━━━ TASK MATERIAL ━━━
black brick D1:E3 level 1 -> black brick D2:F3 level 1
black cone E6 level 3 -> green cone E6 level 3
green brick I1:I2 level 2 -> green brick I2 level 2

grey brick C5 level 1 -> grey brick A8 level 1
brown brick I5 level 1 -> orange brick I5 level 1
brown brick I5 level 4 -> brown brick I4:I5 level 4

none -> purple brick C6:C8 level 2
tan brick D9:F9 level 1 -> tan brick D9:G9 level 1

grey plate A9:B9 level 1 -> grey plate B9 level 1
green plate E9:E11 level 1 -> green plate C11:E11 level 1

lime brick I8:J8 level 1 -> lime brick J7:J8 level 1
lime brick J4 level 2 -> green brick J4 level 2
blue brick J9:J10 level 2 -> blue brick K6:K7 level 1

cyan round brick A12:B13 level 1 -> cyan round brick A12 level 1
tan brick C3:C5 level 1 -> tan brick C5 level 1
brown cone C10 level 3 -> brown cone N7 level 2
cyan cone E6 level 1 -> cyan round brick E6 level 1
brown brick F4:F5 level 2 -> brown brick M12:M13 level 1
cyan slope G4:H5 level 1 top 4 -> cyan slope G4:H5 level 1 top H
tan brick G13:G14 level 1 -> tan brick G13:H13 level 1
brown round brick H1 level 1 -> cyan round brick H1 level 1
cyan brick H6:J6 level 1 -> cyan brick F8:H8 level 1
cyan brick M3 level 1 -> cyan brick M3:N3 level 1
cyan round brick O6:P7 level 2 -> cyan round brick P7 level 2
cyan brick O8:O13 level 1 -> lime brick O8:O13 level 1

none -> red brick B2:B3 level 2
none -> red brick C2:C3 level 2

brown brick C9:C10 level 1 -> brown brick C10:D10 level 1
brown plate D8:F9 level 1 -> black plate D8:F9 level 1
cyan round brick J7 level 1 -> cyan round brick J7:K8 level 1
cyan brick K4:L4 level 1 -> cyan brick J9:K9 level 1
━━━
All that is needed is the line containing "cyan brick H6:J6" and each line after it to the end of the data above, set down exactly.

• _TASK RESULT_
cyan brick H6:J6 level 1 -> cyan brick F8:H8 level 1
cyan brick M3 level 1 -> cyan brick M3:N3 level 1
cyan round brick O6:P7 level 2 -> cyan round brick P7 level 2
cyan brick O8:O13 level 1 -> lime brick O8:O13 level 1

none -> red brick B2:B3 level 2
none -> red brick C2:C3 level 2

brown brick C9:C10 level 1 -> brown brick C10:D10 level 1
brown plate D8:F9 level 1 -> black plate D8:F9 level 1
cyan round brick J7 level 1 -> cyan round brick J7:K8 level 1
cyan brick K4:L4 level 1 -> cyan brick J9:K9 level 1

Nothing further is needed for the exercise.